= What is being asked =
Quote the whole listing word for word. Do not include the pictures.

------------------------------------------------------------------------

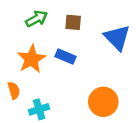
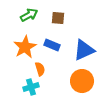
blue triangle: (117, 38) -> (84, 50), moved, turned 50
orange semicircle: (14, 90) -> (40, 69), moved

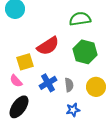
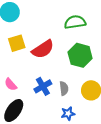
yellow square: (25, 62) -> (17, 43), moved

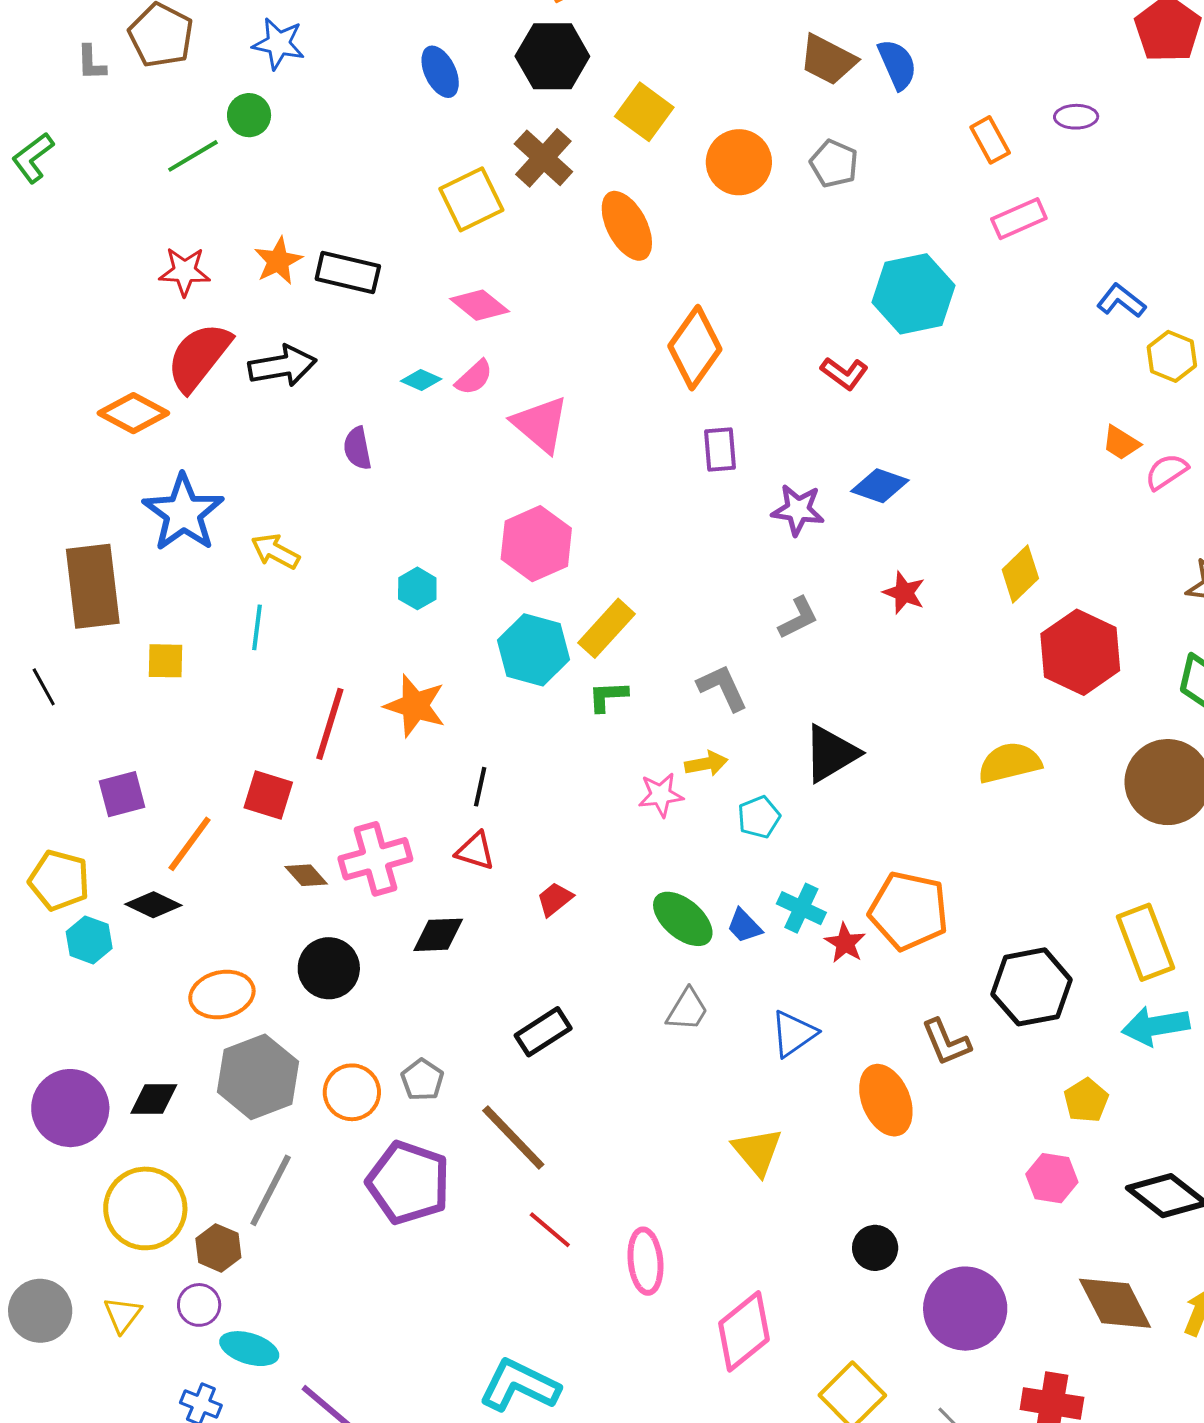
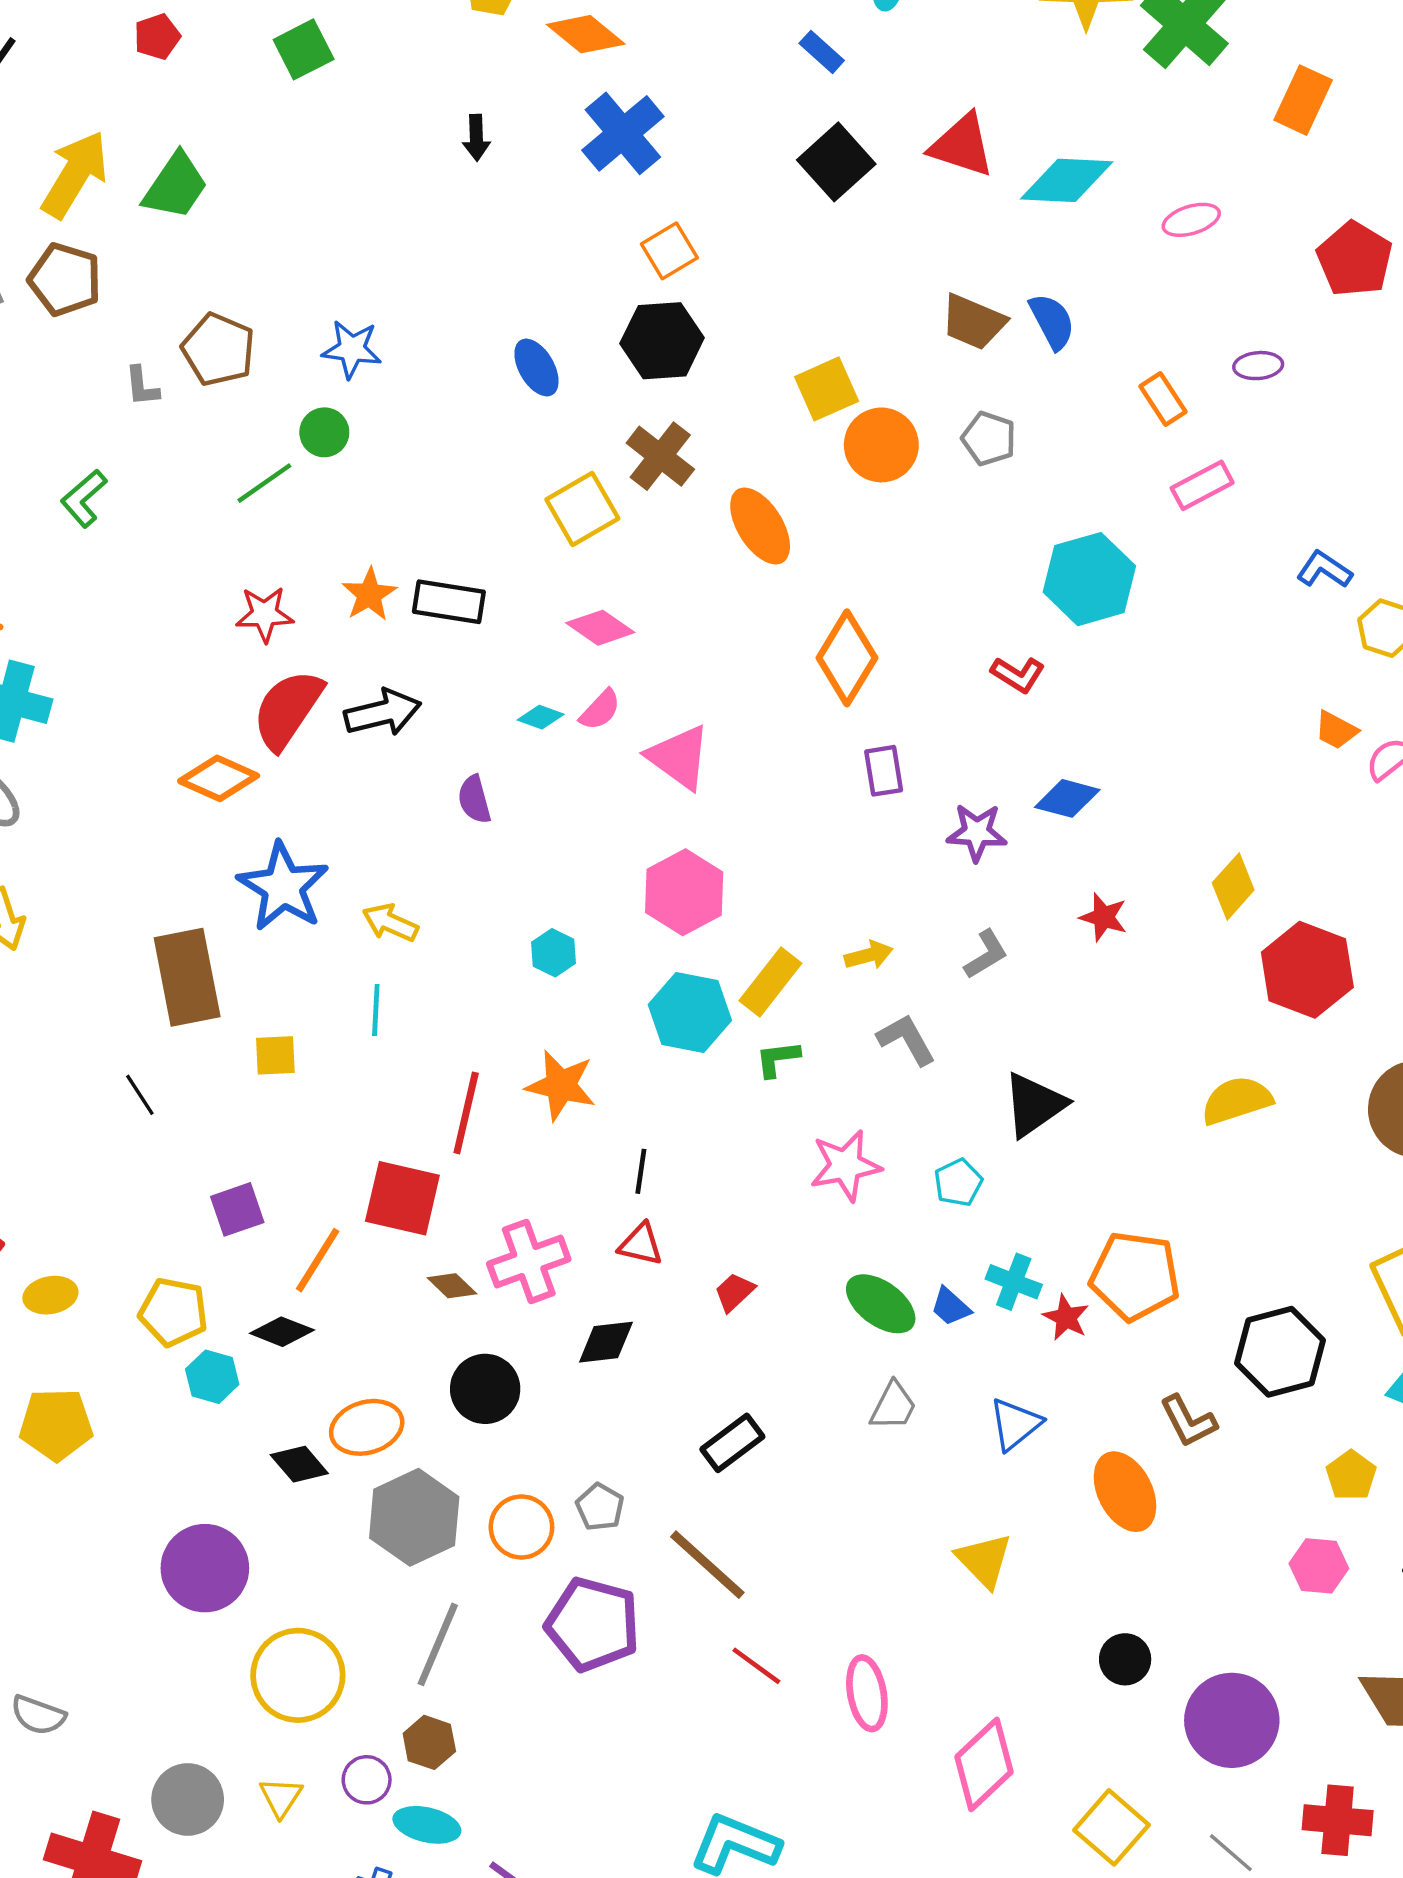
yellow square: (644, 112) -> (827, 389), moved, turned 34
yellow arrow: (706, 764) -> (869, 955), moved
red square: (268, 795) -> (402, 1198), size x1.4
pink star: (661, 795) -> (845, 1166), size x1.4
black diamond: (154, 1099) -> (299, 1464), moved, turned 54
brown hexagon: (218, 1248) -> (429, 1742), moved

------------------------------------------------------------------------

= Solution =
blue triangle: (117, 38) -> (84, 50), moved, turned 50
orange semicircle: (14, 90) -> (40, 69), moved

yellow square: (25, 62) -> (17, 43), moved

yellow square: (644, 112) -> (827, 389), moved, turned 34
yellow arrow: (706, 764) -> (869, 955), moved
red square: (268, 795) -> (402, 1198), size x1.4
pink star: (661, 795) -> (845, 1166), size x1.4
black diamond: (154, 1099) -> (299, 1464), moved, turned 54
brown hexagon: (218, 1248) -> (429, 1742), moved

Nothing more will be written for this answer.